What is being asked =
Below are the entries; give again exactly the lines from the one mentioning "puchar [szary] <442, 173, 92, 94>" through the one mentioning "łódka [brązowy] <556, 407, 33, 76>", inclusive.

(Object change listings)
##############################

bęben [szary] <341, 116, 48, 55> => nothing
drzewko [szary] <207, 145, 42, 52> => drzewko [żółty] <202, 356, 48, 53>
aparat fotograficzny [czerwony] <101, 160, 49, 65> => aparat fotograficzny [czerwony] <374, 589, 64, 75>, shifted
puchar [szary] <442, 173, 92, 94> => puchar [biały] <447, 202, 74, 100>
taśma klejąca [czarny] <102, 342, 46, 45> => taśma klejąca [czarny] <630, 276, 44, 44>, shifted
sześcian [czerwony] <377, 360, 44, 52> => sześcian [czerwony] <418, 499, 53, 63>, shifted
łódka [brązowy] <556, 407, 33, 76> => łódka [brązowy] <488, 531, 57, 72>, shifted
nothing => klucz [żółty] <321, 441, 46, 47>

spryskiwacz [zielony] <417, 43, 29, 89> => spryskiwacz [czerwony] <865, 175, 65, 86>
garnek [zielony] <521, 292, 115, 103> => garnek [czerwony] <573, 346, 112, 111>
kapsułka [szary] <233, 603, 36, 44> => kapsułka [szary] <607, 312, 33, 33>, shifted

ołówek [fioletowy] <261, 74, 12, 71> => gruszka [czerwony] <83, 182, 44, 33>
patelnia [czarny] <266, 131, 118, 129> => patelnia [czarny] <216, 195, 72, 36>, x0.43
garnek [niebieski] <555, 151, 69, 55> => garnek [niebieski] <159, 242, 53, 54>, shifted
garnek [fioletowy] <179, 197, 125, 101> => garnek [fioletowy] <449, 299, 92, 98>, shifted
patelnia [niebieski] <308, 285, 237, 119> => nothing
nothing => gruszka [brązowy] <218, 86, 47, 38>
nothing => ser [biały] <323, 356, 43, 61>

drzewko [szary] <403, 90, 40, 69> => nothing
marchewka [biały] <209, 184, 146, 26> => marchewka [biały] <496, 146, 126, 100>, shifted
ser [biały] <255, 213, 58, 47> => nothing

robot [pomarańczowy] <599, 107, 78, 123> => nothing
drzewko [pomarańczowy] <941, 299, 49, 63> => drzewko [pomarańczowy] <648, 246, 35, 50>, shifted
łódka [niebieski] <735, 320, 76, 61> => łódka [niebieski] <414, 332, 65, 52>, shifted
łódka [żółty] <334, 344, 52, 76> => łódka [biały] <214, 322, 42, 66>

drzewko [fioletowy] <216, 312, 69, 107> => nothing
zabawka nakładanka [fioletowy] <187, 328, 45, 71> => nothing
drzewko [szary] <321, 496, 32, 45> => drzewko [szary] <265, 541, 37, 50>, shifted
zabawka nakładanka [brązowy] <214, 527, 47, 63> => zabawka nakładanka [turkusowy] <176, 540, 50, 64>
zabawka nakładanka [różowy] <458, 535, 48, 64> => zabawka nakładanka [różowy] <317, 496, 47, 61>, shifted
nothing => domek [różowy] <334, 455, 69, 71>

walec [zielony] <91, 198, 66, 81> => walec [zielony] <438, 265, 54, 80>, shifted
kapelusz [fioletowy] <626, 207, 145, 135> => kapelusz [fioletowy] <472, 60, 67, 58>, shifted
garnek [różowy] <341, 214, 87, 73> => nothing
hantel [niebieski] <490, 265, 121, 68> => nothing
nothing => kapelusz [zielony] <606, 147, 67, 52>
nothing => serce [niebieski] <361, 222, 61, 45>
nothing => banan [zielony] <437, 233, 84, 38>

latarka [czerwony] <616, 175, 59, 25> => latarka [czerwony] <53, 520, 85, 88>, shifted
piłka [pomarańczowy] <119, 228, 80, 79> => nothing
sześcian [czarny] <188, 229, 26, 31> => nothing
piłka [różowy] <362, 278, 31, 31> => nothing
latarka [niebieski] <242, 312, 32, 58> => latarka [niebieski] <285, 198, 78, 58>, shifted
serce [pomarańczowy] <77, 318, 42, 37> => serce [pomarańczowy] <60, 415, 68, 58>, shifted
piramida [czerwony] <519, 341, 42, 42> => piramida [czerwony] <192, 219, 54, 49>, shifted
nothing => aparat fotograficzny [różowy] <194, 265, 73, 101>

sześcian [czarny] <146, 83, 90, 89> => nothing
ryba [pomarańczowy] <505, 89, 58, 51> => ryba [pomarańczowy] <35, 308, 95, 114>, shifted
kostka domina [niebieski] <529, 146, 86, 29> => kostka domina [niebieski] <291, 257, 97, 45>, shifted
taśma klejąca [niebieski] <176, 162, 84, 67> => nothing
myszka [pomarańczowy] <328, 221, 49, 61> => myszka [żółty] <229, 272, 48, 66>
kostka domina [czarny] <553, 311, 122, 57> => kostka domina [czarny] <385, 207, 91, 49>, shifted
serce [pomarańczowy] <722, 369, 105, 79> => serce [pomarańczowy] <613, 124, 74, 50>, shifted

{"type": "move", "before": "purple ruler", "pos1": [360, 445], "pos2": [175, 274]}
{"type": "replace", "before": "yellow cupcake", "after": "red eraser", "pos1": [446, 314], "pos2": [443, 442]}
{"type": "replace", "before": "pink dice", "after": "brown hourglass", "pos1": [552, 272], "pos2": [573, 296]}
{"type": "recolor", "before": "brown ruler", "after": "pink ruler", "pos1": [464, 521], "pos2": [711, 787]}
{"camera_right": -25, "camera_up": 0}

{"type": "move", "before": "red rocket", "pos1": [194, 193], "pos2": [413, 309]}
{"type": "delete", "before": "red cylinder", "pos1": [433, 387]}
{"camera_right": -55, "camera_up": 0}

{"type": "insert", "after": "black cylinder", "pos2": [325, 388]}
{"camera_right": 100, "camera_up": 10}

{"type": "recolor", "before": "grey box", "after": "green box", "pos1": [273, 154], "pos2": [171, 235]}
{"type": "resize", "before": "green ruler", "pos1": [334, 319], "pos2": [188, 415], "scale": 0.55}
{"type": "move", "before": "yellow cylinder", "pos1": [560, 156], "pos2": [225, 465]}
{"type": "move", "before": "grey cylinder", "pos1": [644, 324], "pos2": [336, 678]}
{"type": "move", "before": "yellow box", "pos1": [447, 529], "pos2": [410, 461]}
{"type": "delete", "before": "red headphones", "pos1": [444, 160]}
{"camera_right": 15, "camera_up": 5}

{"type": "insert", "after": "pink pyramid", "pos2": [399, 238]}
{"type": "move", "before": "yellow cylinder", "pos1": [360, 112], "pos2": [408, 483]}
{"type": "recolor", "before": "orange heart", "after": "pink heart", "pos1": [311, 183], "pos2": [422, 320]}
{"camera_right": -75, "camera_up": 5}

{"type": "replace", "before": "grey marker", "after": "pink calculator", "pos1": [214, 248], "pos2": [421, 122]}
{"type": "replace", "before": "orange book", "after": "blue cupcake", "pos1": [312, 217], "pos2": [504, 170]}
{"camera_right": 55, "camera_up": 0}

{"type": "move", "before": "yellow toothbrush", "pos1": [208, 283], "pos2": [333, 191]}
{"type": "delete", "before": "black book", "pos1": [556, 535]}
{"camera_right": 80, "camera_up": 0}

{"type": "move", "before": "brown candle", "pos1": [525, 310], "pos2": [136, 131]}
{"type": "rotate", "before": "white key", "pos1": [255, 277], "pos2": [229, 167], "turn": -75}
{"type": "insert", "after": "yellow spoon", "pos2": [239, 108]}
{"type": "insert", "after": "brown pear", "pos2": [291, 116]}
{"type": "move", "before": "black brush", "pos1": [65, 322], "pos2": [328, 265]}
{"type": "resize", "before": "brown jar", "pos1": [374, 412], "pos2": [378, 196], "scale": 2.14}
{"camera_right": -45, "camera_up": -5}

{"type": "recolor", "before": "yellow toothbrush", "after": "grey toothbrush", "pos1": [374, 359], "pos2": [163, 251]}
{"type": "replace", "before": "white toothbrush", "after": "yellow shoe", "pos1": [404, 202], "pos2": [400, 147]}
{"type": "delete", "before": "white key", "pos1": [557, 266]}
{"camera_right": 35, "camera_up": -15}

##############################

Solution to this exercise =
puchar [szary] <442, 173, 92, 94> => puchar [biały] <447, 202, 74, 100>
taśma klejąca [czarny] <102, 342, 46, 45> => taśma klejąca [czarny] <630, 276, 44, 44>, shifted
sześcian [czerwony] <377, 360, 44, 52> => sześcian [czerwony] <418, 499, 53, 63>, shifted
łódka [brązowy] <556, 407, 33, 76> => łódka [brązowy] <488, 531, 57, 72>, shifted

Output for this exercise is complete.